● Exercise objective
Pictures excluded, return every entry exactly, please.

(Image comparison data)
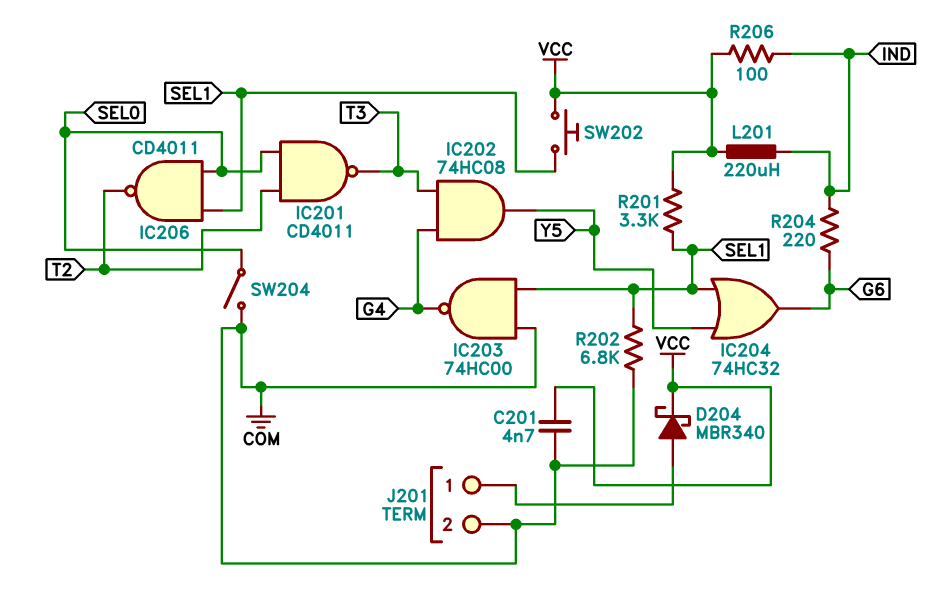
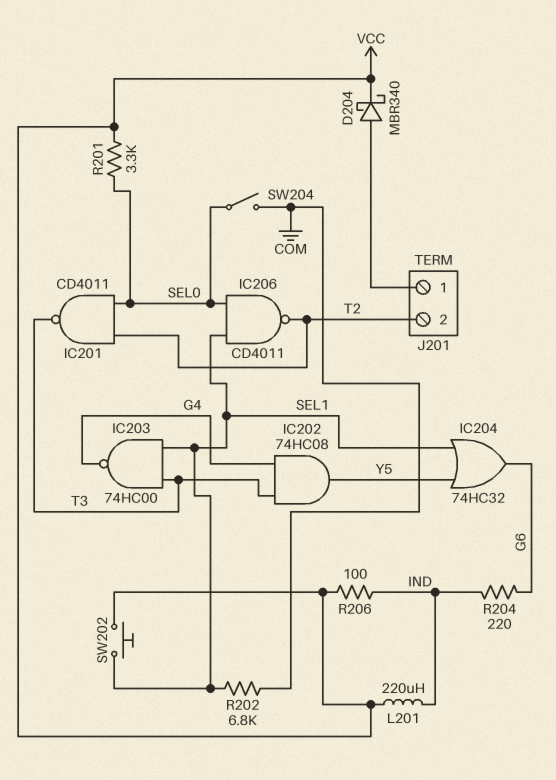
C201: 4.7nF (COM, VCC) -> none
IC203: NAND 74HC00 (in COM, in SEL1, out G4) -> NAND 74HC00 (in SEL1, in T3, out G4)
J201 pin 2: COM -> T2
R201: 3.3k (SEL1, VCC) -> 3.3k (SEL0, VCC)

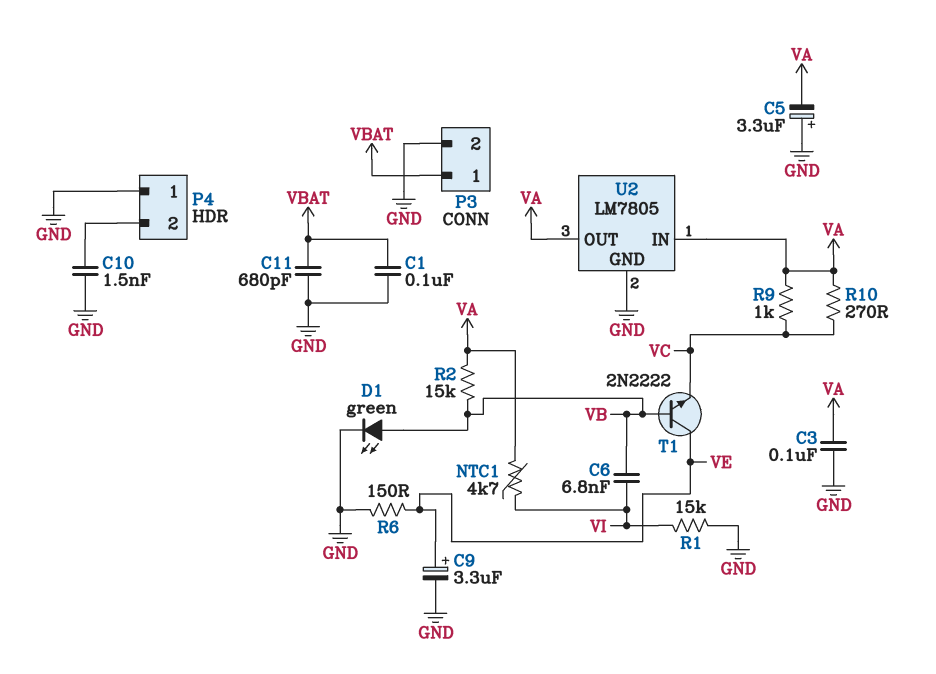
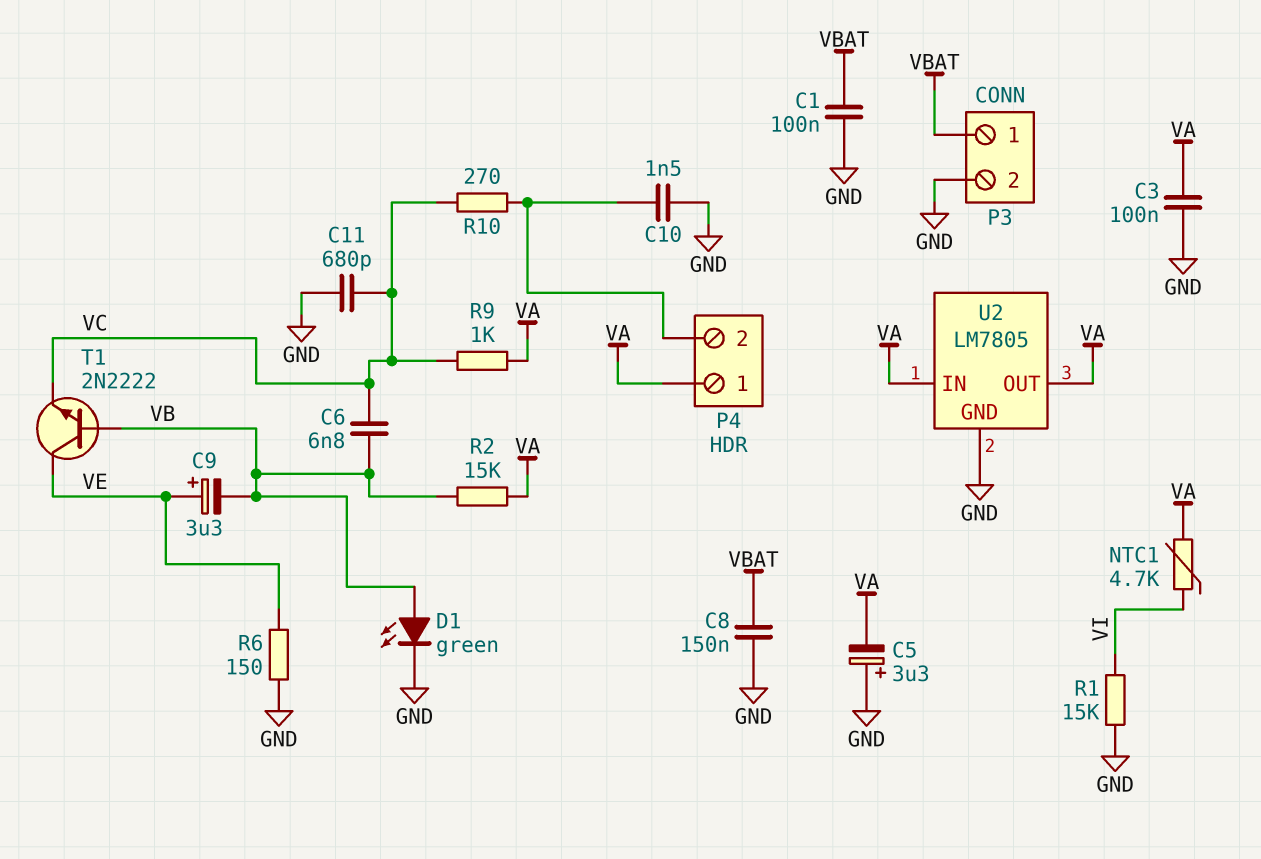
C6: 6.8nF (VB, VI) -> 6.8nF (VB, VC)
C8: none -> 150nF (GND, VBAT)
C9: 3.3uF (plus VE, minus GND) -> 3.3uF (plus VE, minus VB)
C11: 680pF (GND, VBAT) -> 680pF (GND, VC)
P4 pin 1: GND -> VA
R10: 270 (VA, VC) -> 270 (P4/2, VC)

● Completed exercise
C201: 4.7nF (COM, VCC) -> none
IC203: NAND 74HC00 (in COM, in SEL1, out G4) -> NAND 74HC00 (in SEL1, in T3, out G4)
J201 pin 2: COM -> T2
R201: 3.3k (SEL1, VCC) -> 3.3k (SEL0, VCC)

C6: 6.8nF (VB, VI) -> 6.8nF (VB, VC)
C8: none -> 150nF (GND, VBAT)
C9: 3.3uF (plus VE, minus GND) -> 3.3uF (plus VE, minus VB)
C11: 680pF (GND, VBAT) -> 680pF (GND, VC)
P4 pin 1: GND -> VA
R10: 270 (VA, VC) -> 270 (P4/2, VC)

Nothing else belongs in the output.